■ Directions for this task
Only the lines from the one with "none -> tan 1x3 slope [131,216,223,276]" through the final line below belong in the answer, copied exactly and without pictures.
##############################
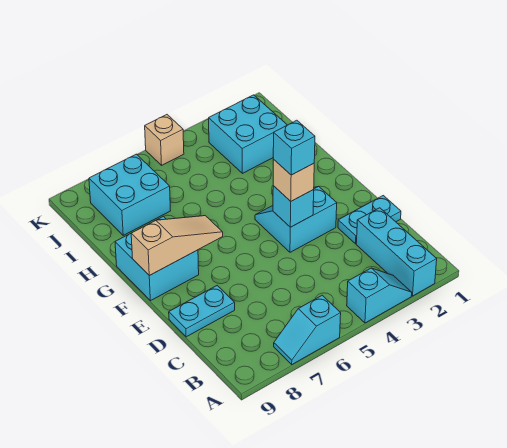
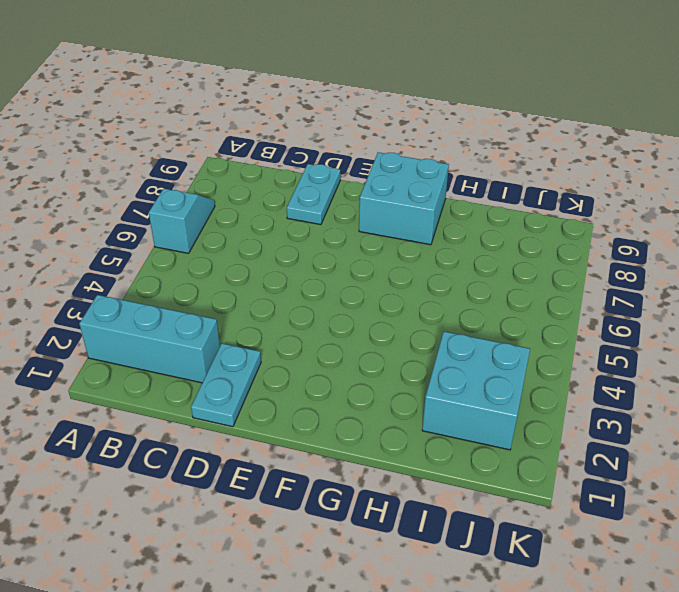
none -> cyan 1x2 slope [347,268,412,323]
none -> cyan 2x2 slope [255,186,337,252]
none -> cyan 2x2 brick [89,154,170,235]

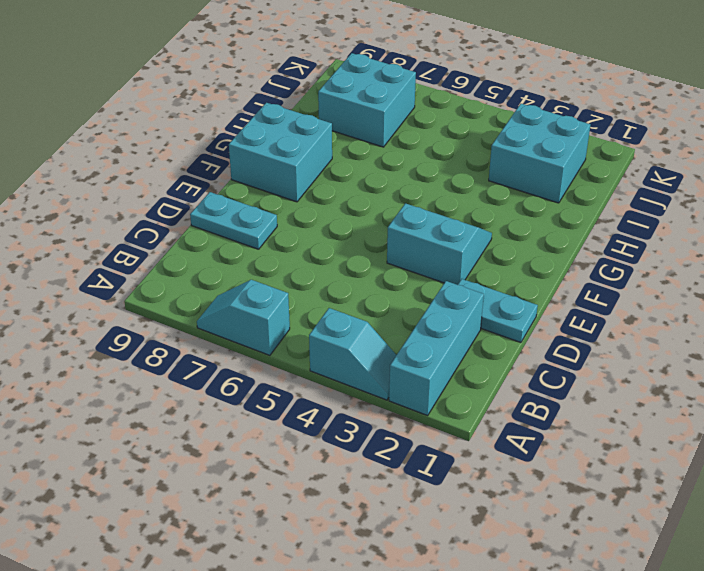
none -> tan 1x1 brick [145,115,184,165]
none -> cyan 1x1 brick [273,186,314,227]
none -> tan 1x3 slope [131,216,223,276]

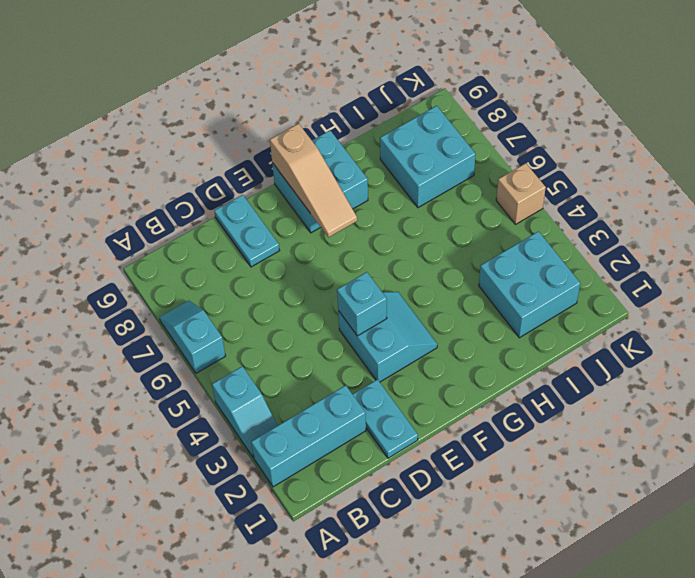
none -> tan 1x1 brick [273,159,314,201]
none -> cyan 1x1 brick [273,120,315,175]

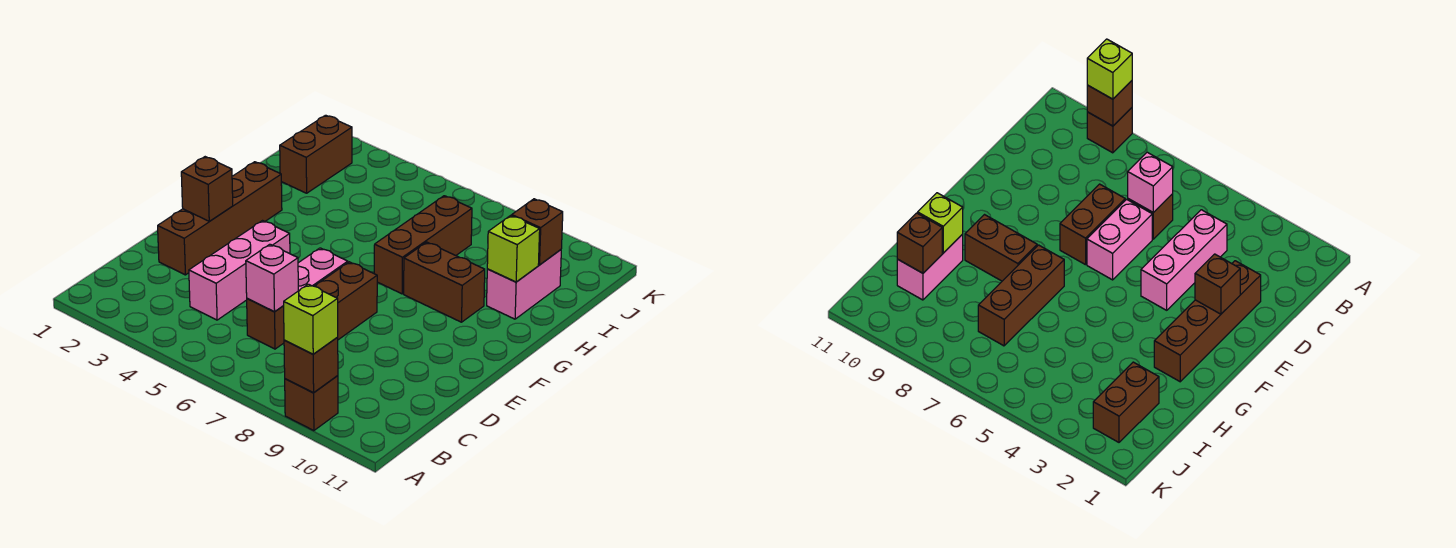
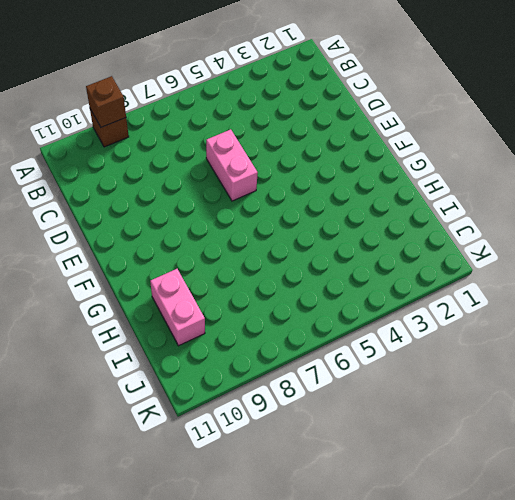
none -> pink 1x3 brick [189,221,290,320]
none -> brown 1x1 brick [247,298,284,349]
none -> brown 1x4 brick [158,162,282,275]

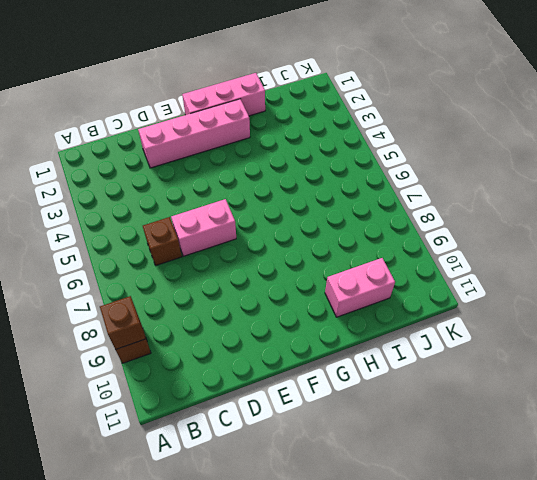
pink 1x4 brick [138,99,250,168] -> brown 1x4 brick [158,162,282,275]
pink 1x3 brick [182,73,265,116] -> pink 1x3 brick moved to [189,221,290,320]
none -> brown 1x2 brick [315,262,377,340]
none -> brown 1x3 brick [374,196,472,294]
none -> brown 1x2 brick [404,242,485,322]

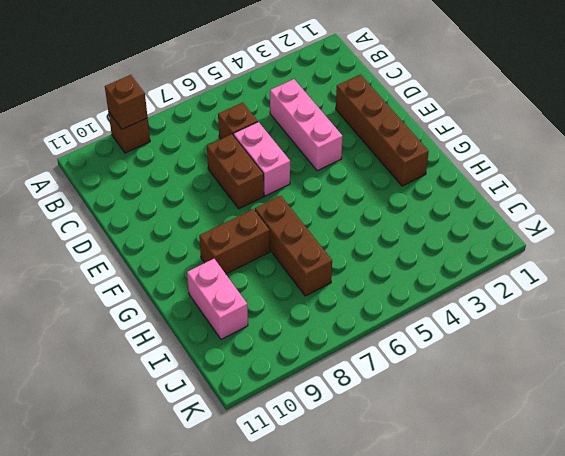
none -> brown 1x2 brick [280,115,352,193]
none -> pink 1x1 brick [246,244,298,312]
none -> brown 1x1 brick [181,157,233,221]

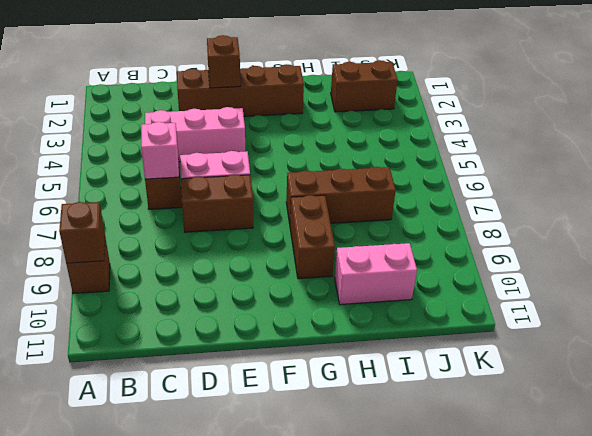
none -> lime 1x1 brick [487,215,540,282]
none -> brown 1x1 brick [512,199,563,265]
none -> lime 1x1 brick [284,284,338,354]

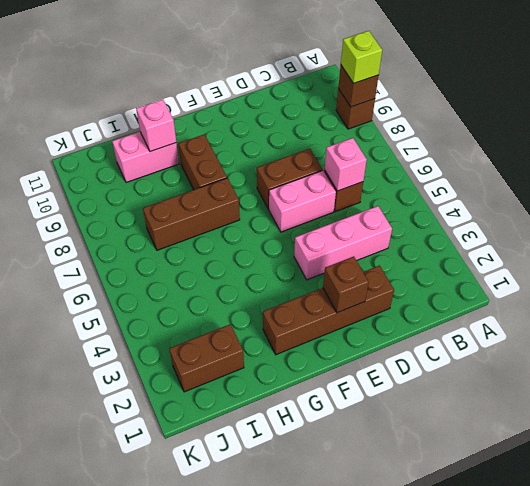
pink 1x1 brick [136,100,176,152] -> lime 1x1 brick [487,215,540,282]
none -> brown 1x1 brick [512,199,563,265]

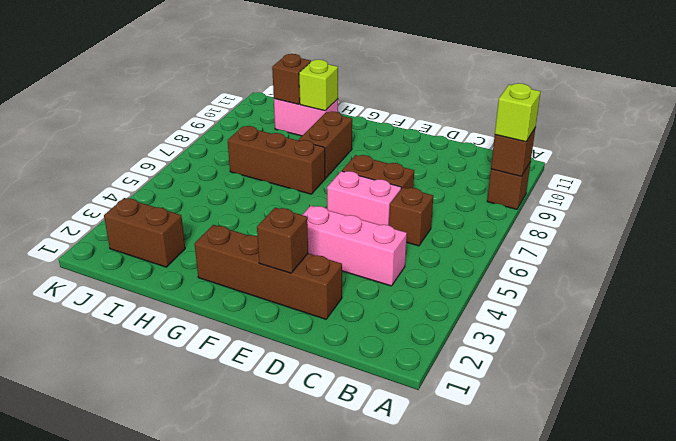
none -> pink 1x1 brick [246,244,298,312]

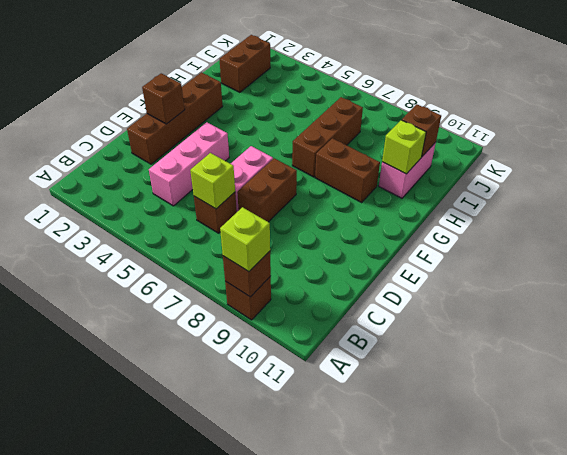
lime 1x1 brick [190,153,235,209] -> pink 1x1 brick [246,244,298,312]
##############################
■ Expected answer
none -> tan 1x3 slope [131,216,223,276]

none -> tan 1x1 brick [273,159,314,201]
none -> cyan 1x1 brick [273,120,315,175]

none -> pink 1x3 brick [189,221,290,320]
none -> brown 1x1 brick [247,298,284,349]
none -> brown 1x4 brick [158,162,282,275]

pink 1x4 brick [138,99,250,168] -> brown 1x4 brick [158,162,282,275]
pink 1x3 brick [182,73,265,116] -> pink 1x3 brick moved to [189,221,290,320]
none -> brown 1x2 brick [315,262,377,340]
none -> brown 1x3 brick [374,196,472,294]
none -> brown 1x2 brick [404,242,485,322]

none -> brown 1x2 brick [280,115,352,193]
none -> pink 1x1 brick [246,244,298,312]
none -> brown 1x1 brick [181,157,233,221]

none -> lime 1x1 brick [487,215,540,282]
none -> brown 1x1 brick [512,199,563,265]
none -> lime 1x1 brick [284,284,338,354]

pink 1x1 brick [136,100,176,152] -> lime 1x1 brick [487,215,540,282]
none -> brown 1x1 brick [512,199,563,265]

none -> pink 1x1 brick [246,244,298,312]

lime 1x1 brick [190,153,235,209] -> pink 1x1 brick [246,244,298,312]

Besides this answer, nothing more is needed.